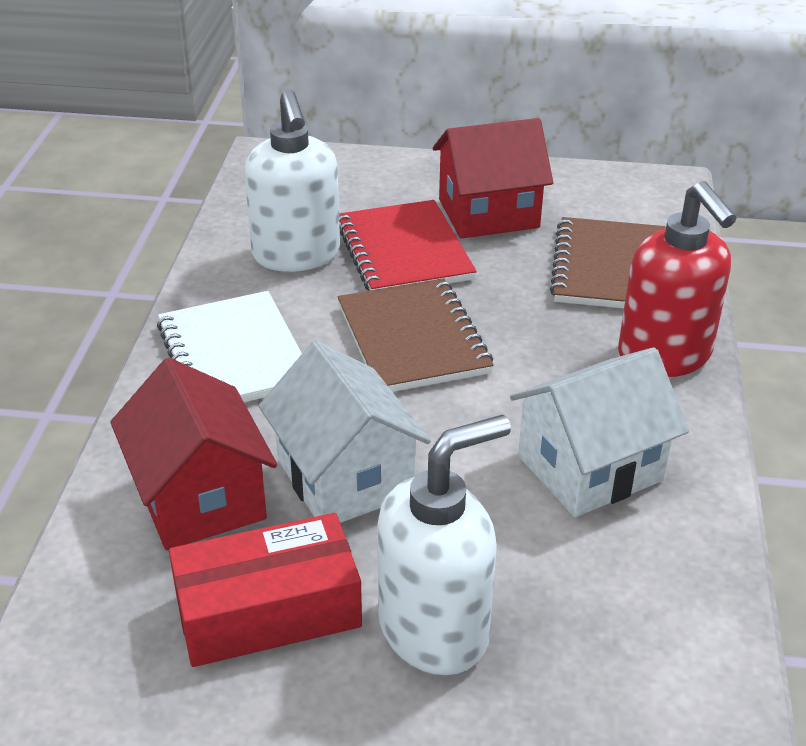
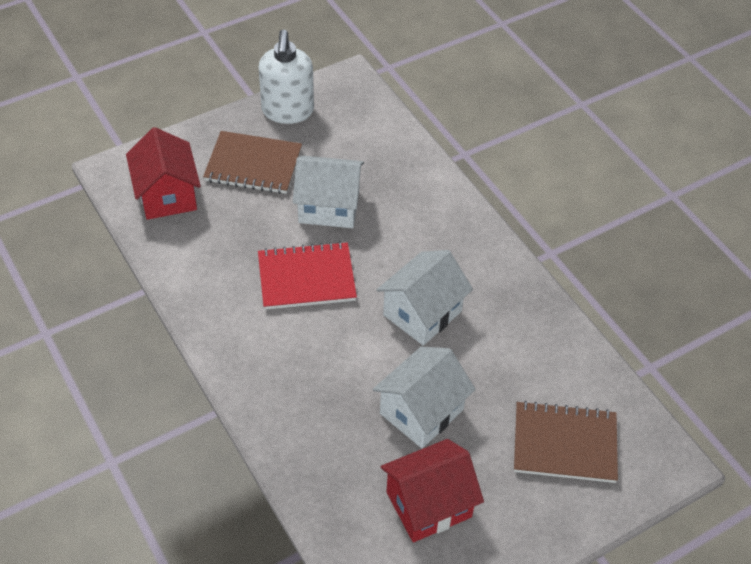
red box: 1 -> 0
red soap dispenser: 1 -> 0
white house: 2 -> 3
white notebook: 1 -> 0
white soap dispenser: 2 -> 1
---
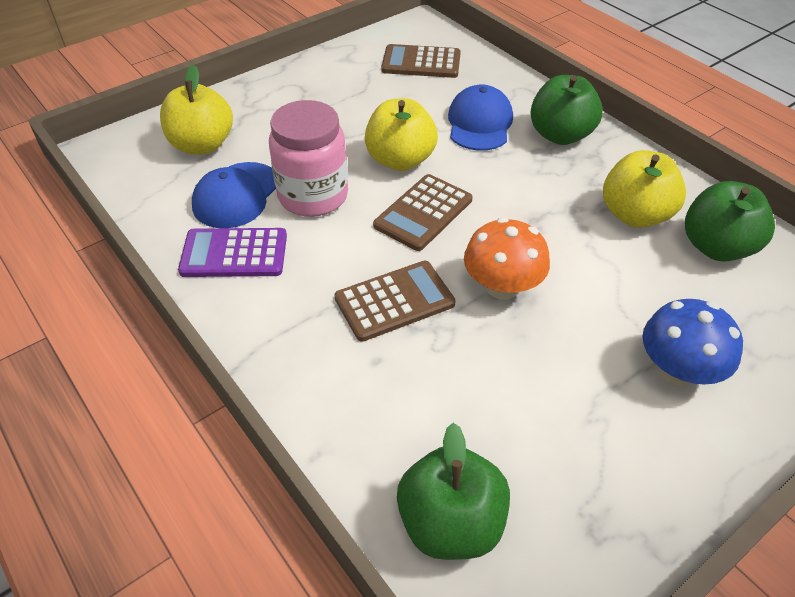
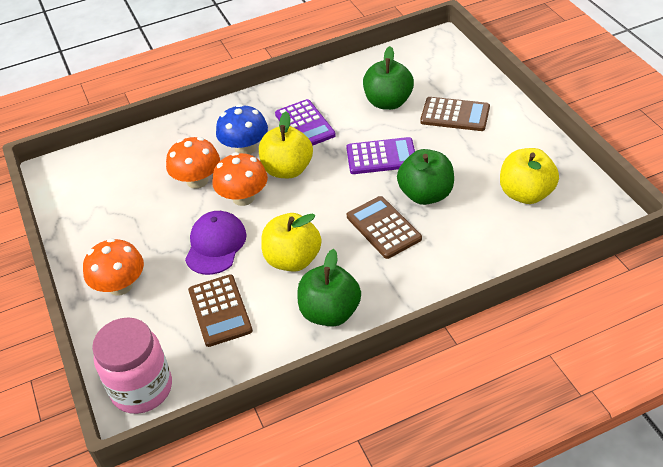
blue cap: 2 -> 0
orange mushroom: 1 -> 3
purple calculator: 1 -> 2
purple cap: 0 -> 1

## EXERCISE AIM:
Look through the data above and return exactly the lines from the one that contains "red soap dispenser: 1 -> 0" to the one that contains "white soap dispenser: 2 -> 1", inclusive, with nothing else.

## WRITTEN ANSWER:
red soap dispenser: 1 -> 0
white house: 2 -> 3
white notebook: 1 -> 0
white soap dispenser: 2 -> 1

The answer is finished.